» RECORDS SUPPLIED:
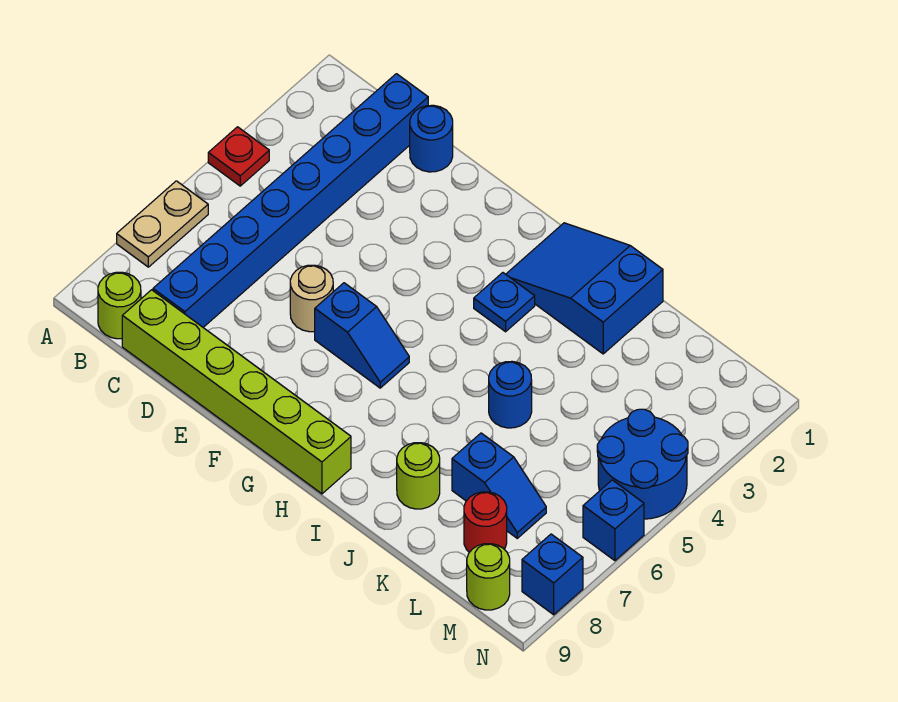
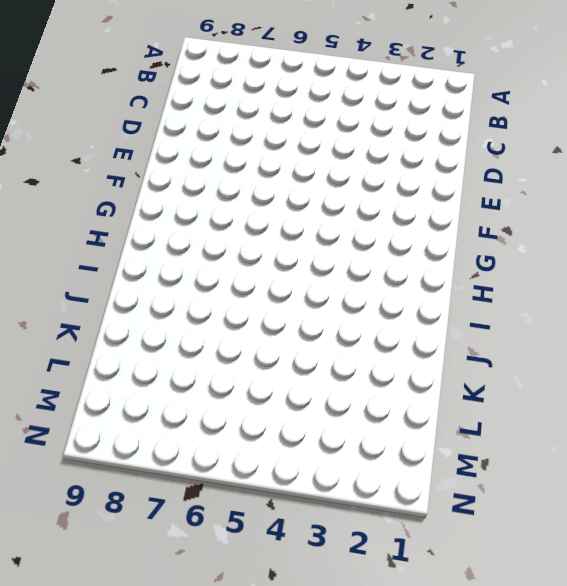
none -> red plate A4 level 1
none -> tan plate A6:A7 level 1
none -> lime round brick B9 level 1

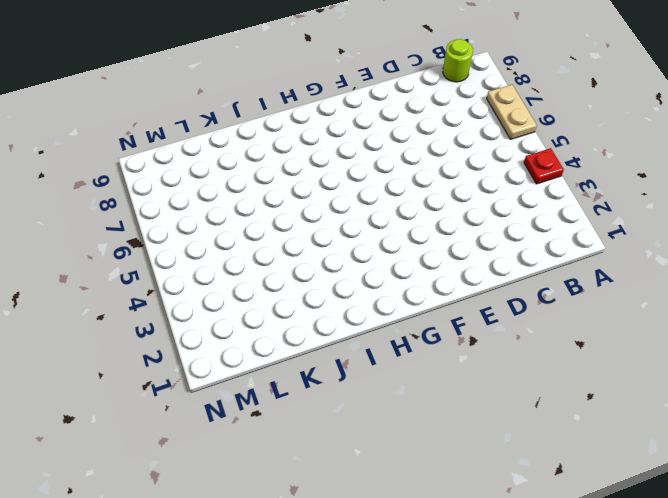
none -> blue brick C1:C8 level 1
none -> lime brick C9:H9 level 1
none -> blue round brick D1 level 1

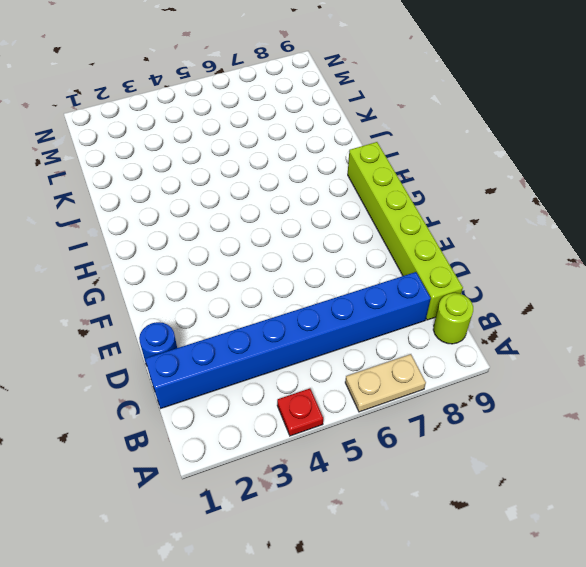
none -> tan round brick E6 level 1
none -> blue slope F6:G6 level 1 top F
none -> blue slope H1:J2 level 1 top J

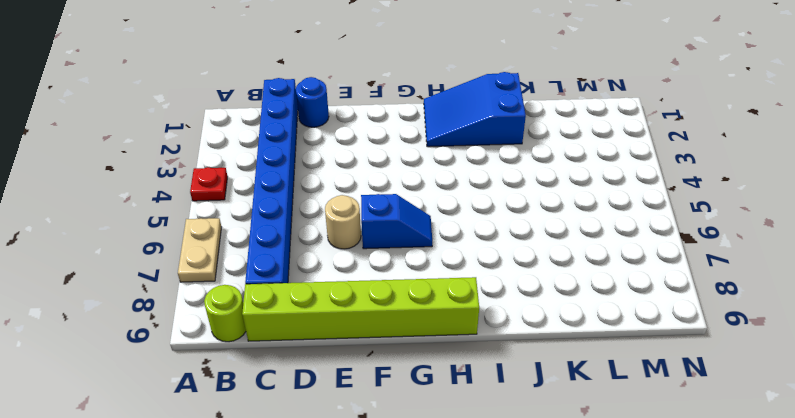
none -> blue plate H3 level 1
none -> blue round brick J5 level 1
none -> lime round brick J8 level 1

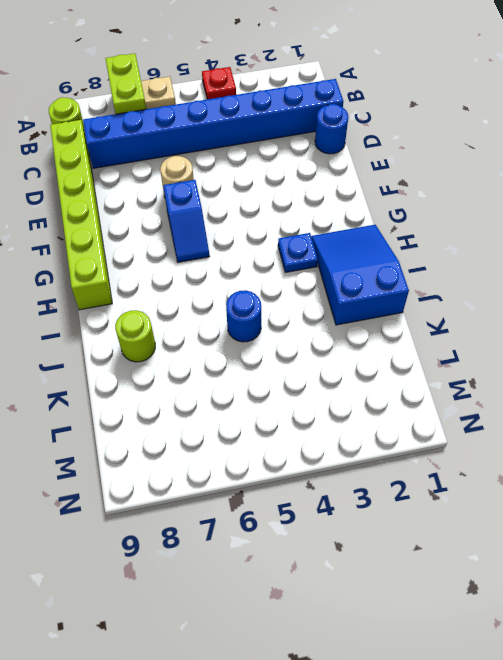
lime brick A7:B7 level 2 -> none
none -> blue slope K7:L7 level 1 top K
none -> red round brick L8 level 1
none -> blue round brick M4:N5 level 1

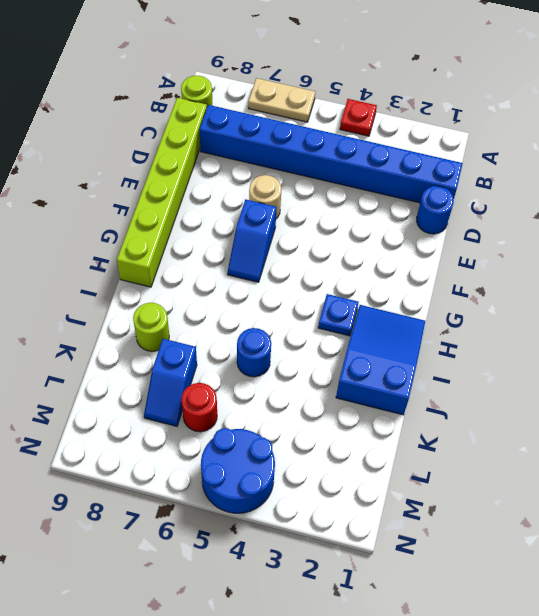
red round brick L6 level 1 -> red round brick L8 level 1
none -> lime round brick M9 level 1
none -> blue brick N6 level 1
none -> blue brick N8 level 1

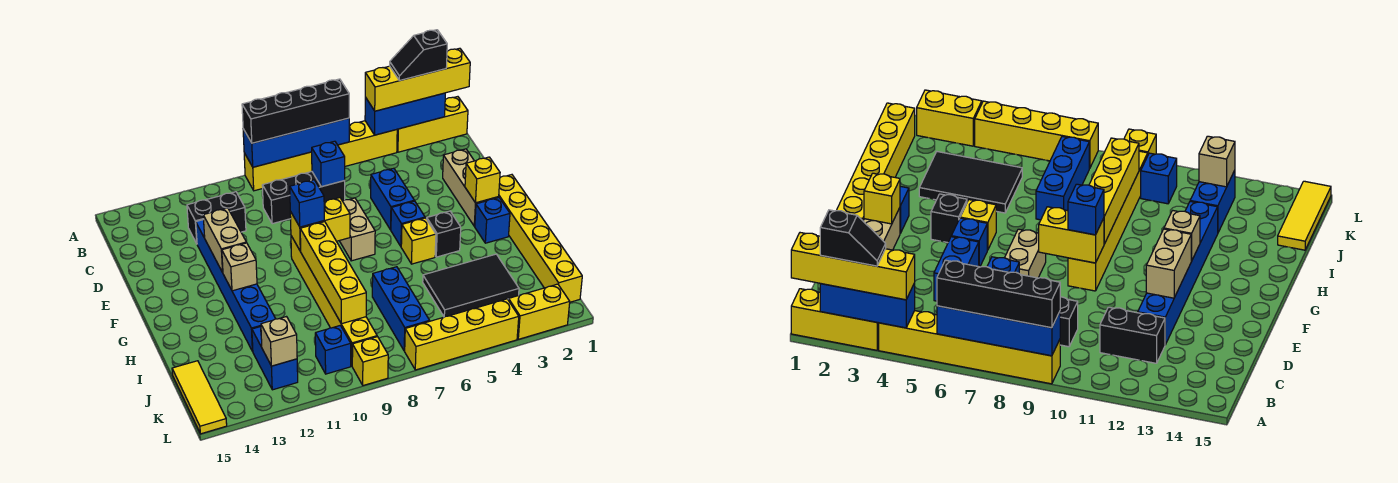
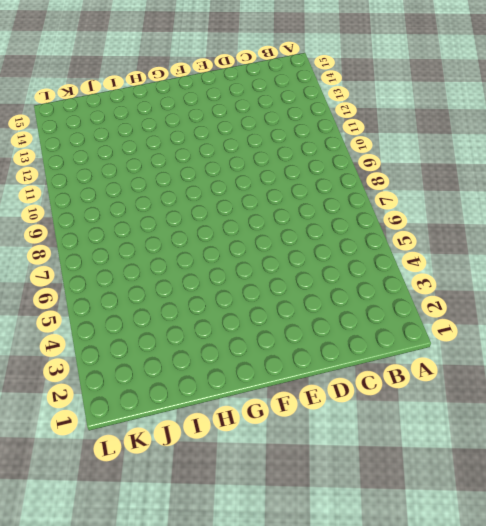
none -> yellow brick A1:A3 level 1
none -> yellow brick A4:A9 level 1
none -> black brick C7:C9 level 1
none -> black brick C11:C12 level 1

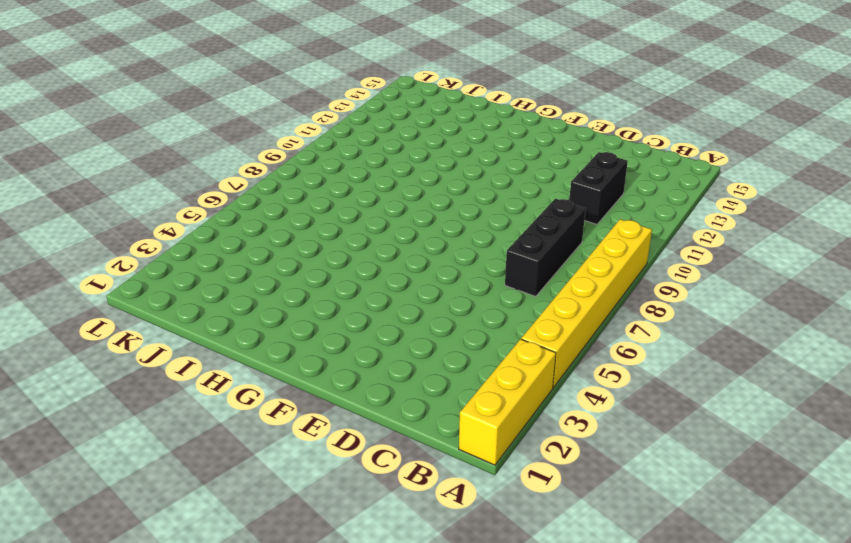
none -> tan brick D2:F2 level 1
none -> blue brick D5:E5 level 1
none -> blue brick D12:I12 level 1
none -> tan brick E7:F7 level 1

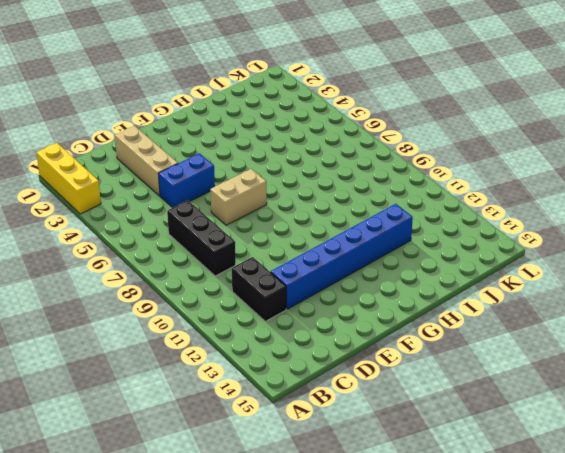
tan brick D2:D4 level 1 -> tan brick D2:F2 level 1
none -> yellow brick A4:A9 level 1
none -> yellow brick F1:K1 level 1
none -> blue brick F5 level 1
none -> yellow brick F9:K9 level 1

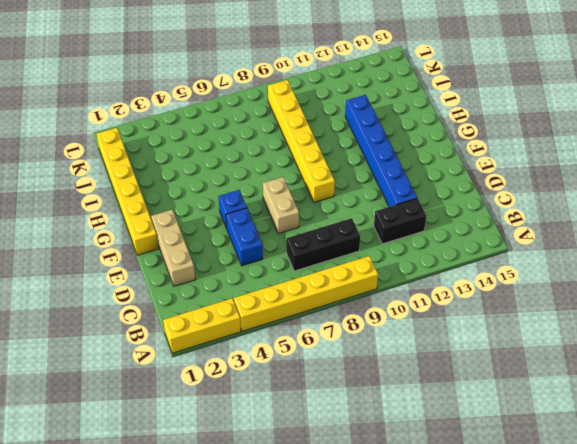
none -> blue brick G2 level 1
none -> black brick G4 level 1
none -> yellow brick G5 level 1
none -> black tile I3:J5 level 1

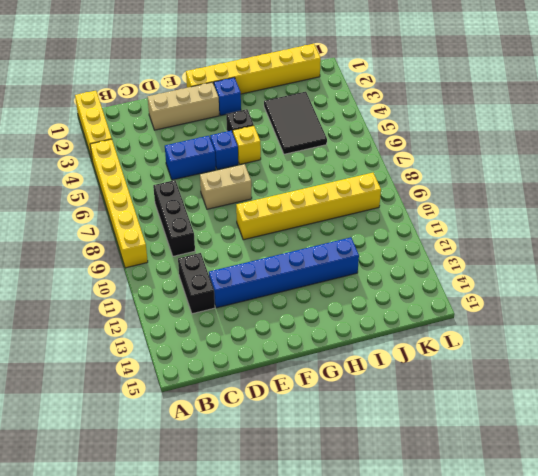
none -> blue brick I7:K7 level 1
none -> blue brick J12:K12 level 1
none -> yellow tile J15:L15 level 1
none -> blue brick K10 level 1

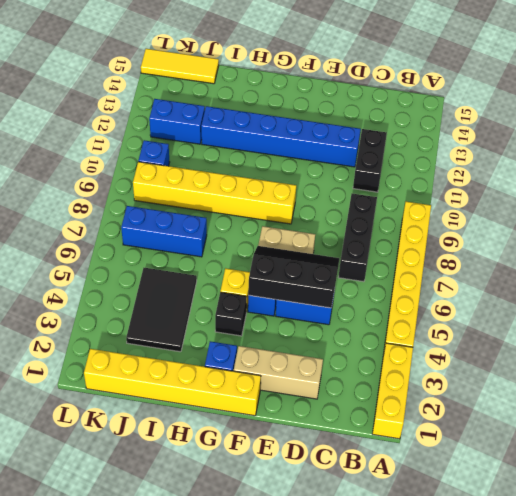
black slope D5:F6 level 2 top 5 -> none
none -> yellow brick L2:L3 level 1
none -> yellow brick L4:L7 level 1
none -> yellow brick L9 level 1
none -> blue brick A2:A4 level 2

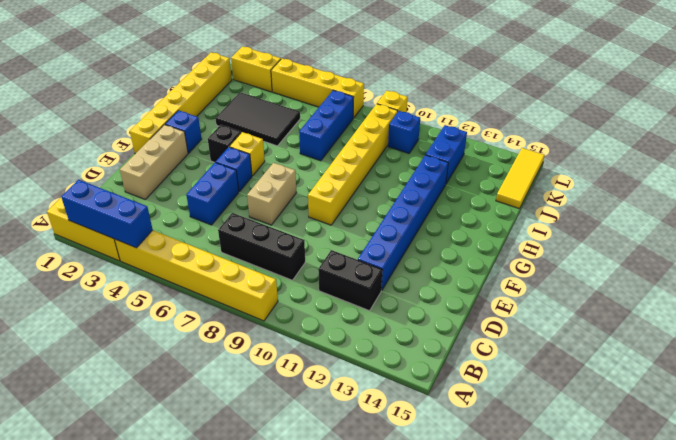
none -> blue brick A6:A9 level 2
none -> blue brick C7 level 2
none -> tan brick E12:F12 level 2
none -> yellow brick F2 level 2

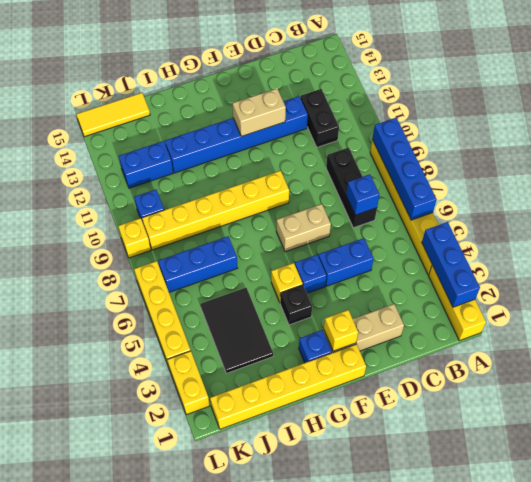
none -> yellow brick F8:F9 level 2
none -> yellow brick G9:J9 level 2
none -> tan brick G12 level 2
none -> tan brick K12 level 2

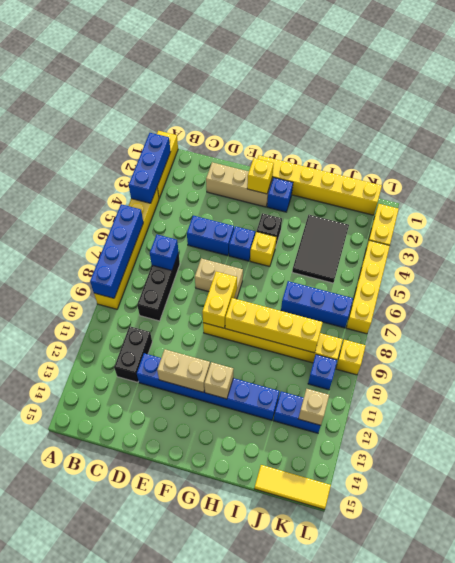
none -> yellow brick A1:A4 level 3
none -> black brick A6:A9 level 3
none -> blue brick F9 level 3
none -> black slope A2:A3 level 4 top 2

» WHAT YOU SHOULD DO: Reproduce exactly, and only, the lines from the one holding "none -> yellow brick F2 level 2" through the final line of the entries. Do not include the pictures.

» TASK OUTPUT:
none -> yellow brick F2 level 2

none -> yellow brick F8:F9 level 2
none -> yellow brick G9:J9 level 2
none -> tan brick G12 level 2
none -> tan brick K12 level 2

none -> yellow brick A1:A4 level 3
none -> black brick A6:A9 level 3
none -> blue brick F9 level 3
none -> black slope A2:A3 level 4 top 2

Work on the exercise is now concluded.